> STORED DATA:

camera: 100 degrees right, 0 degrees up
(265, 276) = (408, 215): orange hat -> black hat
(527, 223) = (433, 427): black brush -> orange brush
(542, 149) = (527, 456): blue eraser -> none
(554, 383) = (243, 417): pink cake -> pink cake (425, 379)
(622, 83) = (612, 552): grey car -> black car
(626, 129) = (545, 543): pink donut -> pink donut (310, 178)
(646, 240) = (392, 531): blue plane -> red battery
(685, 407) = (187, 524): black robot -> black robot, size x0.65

==

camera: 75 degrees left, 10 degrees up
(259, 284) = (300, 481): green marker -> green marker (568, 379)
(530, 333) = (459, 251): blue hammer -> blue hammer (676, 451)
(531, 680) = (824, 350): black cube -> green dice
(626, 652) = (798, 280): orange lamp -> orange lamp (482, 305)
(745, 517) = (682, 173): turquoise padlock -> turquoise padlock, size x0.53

--

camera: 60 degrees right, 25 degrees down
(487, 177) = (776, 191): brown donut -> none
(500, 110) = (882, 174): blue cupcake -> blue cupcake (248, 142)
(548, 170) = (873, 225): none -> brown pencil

> TO DO:
All lines above from the one holding "(259, 284) = (300, 481): green" to the one holding "(745, 517) = (682, 173): turquoise", inclusive, are to be copied exactly; no other line is wanted.

> EXERCISE RESULT:
(259, 284) = (300, 481): green marker -> green marker (568, 379)
(530, 333) = (459, 251): blue hammer -> blue hammer (676, 451)
(531, 680) = (824, 350): black cube -> green dice
(626, 652) = (798, 280): orange lamp -> orange lamp (482, 305)
(745, 517) = (682, 173): turquoise padlock -> turquoise padlock, size x0.53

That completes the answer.